_Task input_.

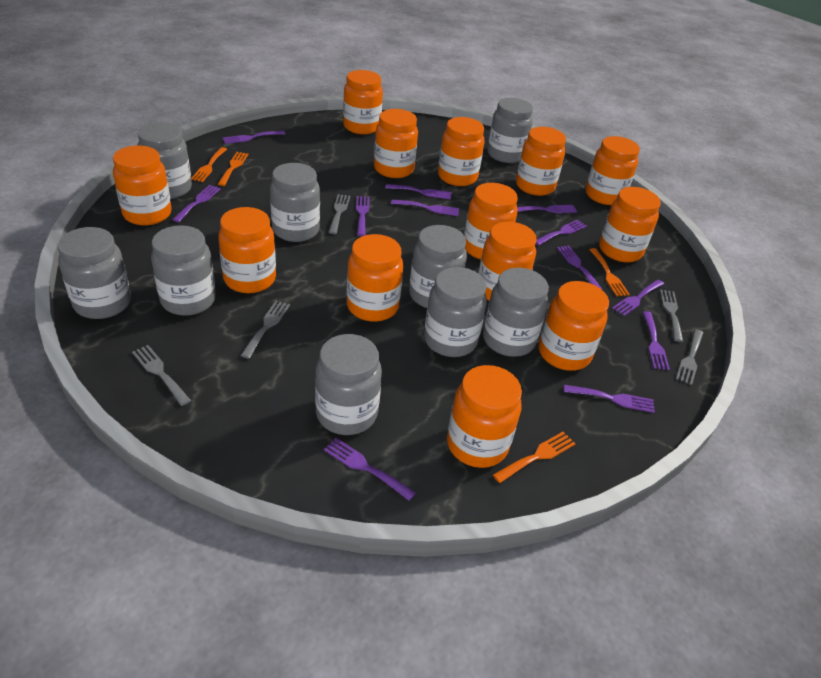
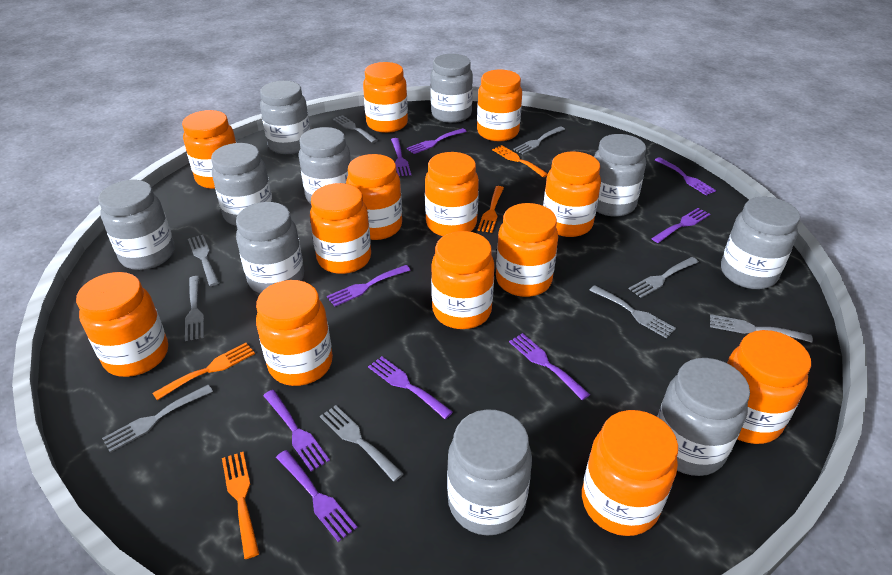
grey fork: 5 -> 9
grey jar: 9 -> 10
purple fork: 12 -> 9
* * *
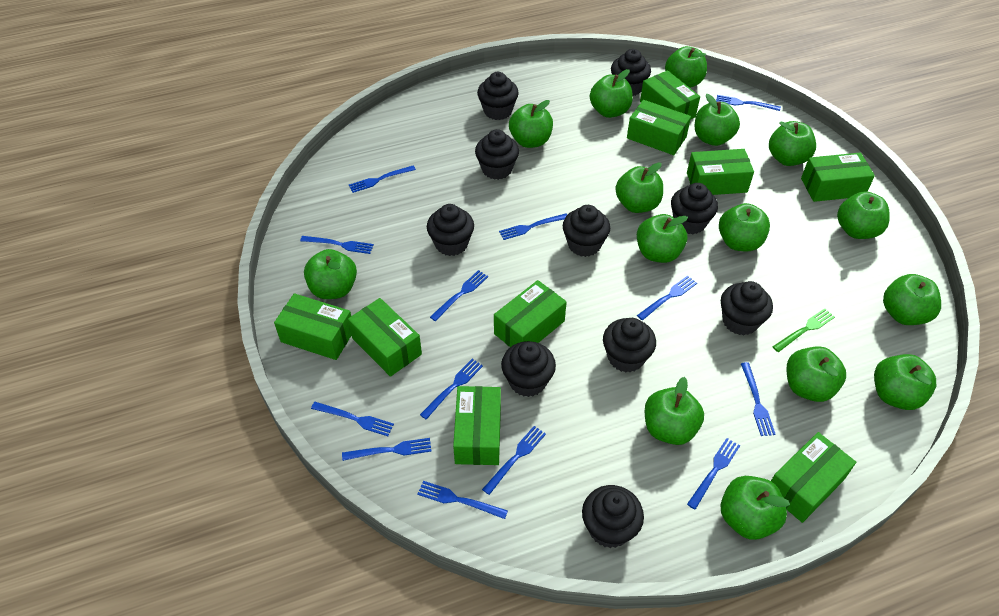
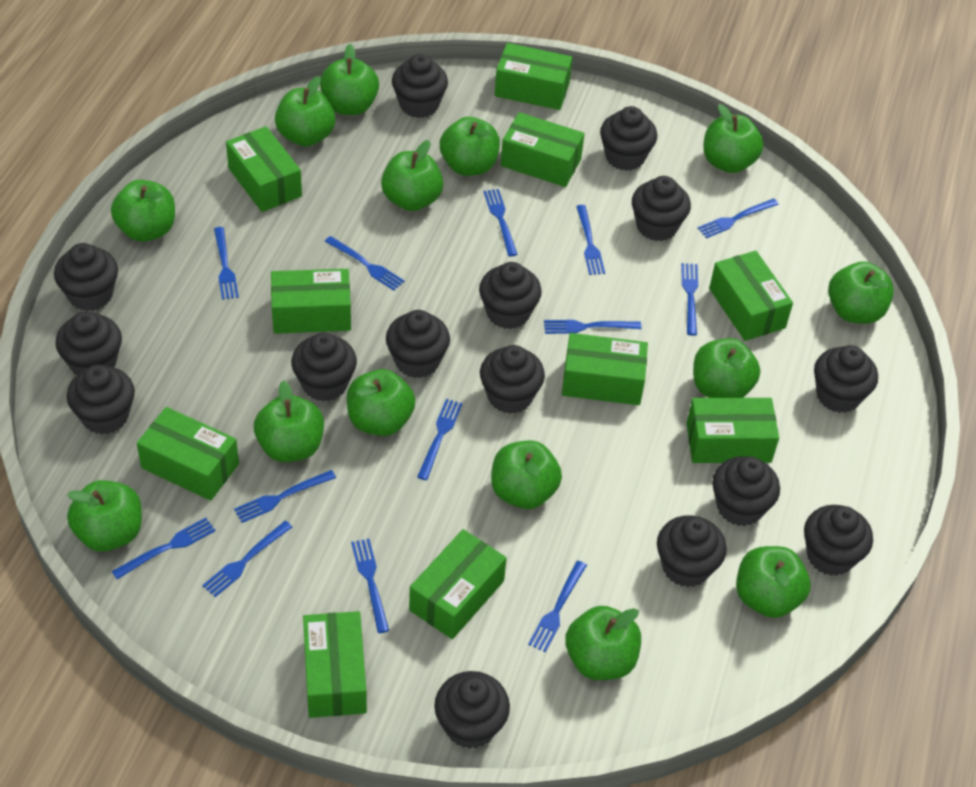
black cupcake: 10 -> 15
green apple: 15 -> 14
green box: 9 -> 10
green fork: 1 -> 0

_Work order_.
The required output is each line of the entries that contains the word "fork".

_Problem solution_.
grey fork: 5 -> 9
purple fork: 12 -> 9
green fork: 1 -> 0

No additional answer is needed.